§ **WRITTEN TASK**: Repeat the lines that follow, leaving nothing out.

§ **RECORDS SHOWN**:
╔══
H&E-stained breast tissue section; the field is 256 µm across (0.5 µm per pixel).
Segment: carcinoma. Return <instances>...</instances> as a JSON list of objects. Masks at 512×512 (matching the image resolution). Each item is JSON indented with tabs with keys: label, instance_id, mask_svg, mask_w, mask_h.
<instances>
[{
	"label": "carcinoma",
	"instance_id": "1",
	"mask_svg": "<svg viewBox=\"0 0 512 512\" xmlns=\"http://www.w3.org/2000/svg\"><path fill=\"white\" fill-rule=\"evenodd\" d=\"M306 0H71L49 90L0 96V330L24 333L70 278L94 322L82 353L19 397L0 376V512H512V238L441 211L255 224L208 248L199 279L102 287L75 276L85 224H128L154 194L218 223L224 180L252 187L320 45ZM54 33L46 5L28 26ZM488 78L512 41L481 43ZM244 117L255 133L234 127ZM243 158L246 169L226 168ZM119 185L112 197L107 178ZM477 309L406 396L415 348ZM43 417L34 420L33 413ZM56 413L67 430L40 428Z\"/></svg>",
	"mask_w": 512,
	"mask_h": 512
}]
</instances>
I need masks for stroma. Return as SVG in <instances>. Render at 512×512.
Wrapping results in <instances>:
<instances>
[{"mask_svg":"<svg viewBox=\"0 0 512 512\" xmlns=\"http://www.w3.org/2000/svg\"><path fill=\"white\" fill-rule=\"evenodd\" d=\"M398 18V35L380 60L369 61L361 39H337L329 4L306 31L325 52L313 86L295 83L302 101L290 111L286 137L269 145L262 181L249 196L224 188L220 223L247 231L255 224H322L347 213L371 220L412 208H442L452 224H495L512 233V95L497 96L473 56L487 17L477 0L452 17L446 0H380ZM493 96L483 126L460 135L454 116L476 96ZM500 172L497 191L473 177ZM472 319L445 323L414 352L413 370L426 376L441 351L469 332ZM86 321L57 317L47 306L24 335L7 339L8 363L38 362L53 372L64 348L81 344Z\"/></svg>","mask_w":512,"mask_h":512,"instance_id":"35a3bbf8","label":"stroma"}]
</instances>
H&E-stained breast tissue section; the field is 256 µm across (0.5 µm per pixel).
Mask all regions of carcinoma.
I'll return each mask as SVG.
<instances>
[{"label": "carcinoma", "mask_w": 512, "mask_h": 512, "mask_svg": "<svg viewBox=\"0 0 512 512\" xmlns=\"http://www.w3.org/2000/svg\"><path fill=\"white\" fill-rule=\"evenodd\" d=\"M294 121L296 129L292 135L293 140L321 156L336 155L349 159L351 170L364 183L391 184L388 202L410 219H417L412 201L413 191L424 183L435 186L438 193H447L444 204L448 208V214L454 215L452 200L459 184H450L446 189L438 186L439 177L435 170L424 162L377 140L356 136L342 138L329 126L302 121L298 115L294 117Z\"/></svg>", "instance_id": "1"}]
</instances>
╚══
§ **COMPLETE RESPONSE**:
H&E-stained breast tissue section; the field is 256 µm across (0.5 µm per pixel).
Segment: carcinoma. Return <instances>...</instances> as a JSON list of objects. Masks at 512×512 (matching the image resolution). Each item is JSON indented with tabs with keys: label, instance_id, mask_svg, mask_w, mask_h.
<instances>
[{
	"label": "carcinoma",
	"instance_id": "1",
	"mask_svg": "<svg viewBox=\"0 0 512 512\" xmlns=\"http://www.w3.org/2000/svg\"><path fill=\"white\" fill-rule=\"evenodd\" d=\"M306 0H71L49 90L0 96V330L24 333L70 278L94 322L82 353L19 397L0 376V512H512V238L441 211L255 224L208 248L199 279L102 287L75 276L85 224H128L154 194L218 223L224 180L252 187L320 45ZM54 33L46 5L28 26ZM488 78L512 41L481 43ZM244 117L255 133L234 127ZM243 158L246 169L226 168ZM119 185L112 197L107 178ZM477 309L406 396L415 348ZM43 417L34 420L33 413ZM56 413L67 430L40 428Z\"/></svg>",
	"mask_w": 512,
	"mask_h": 512
}]
</instances>
I need masks for stroma. Return as SVG in <instances>. Render at 512×512.
Wrapping results in <instances>:
<instances>
[{"mask_svg":"<svg viewBox=\"0 0 512 512\" xmlns=\"http://www.w3.org/2000/svg\"><path fill=\"white\" fill-rule=\"evenodd\" d=\"M398 18V35L380 60L369 61L361 39H337L329 4L306 31L325 52L313 86L295 83L302 101L290 111L286 137L269 145L262 181L249 196L224 188L220 223L247 231L255 224H322L347 213L371 220L412 208H442L452 224H495L512 233V95L497 96L473 56L487 17L477 0L452 17L446 0H380ZM493 96L483 126L460 135L454 116L476 96ZM500 172L497 191L473 177ZM472 319L445 323L414 352L413 370L426 376L441 351L469 332ZM86 321L57 317L47 306L24 335L7 339L8 363L38 362L53 372L64 348L81 344Z\"/></svg>","mask_w":512,"mask_h":512,"instance_id":"35a3bbf8","label":"stroma"}]
</instances>
H&E-stained breast tissue section; the field is 256 µm across (0.5 µm per pixel).
Mask all regions of carcinoma.
I'll return each mask as SVG.
<instances>
[{"label": "carcinoma", "mask_w": 512, "mask_h": 512, "mask_svg": "<svg viewBox=\"0 0 512 512\" xmlns=\"http://www.w3.org/2000/svg\"><path fill=\"white\" fill-rule=\"evenodd\" d=\"M294 121L296 129L292 135L293 140L321 156L336 155L349 159L351 170L364 183L391 184L388 202L410 219H417L412 201L413 191L424 183L435 186L438 193H447L444 204L448 208V214L454 215L452 200L459 184H450L446 189L438 186L439 177L435 170L424 162L377 140L356 136L342 138L329 126L302 121L298 115L294 117Z\"/></svg>", "instance_id": "1"}]
</instances>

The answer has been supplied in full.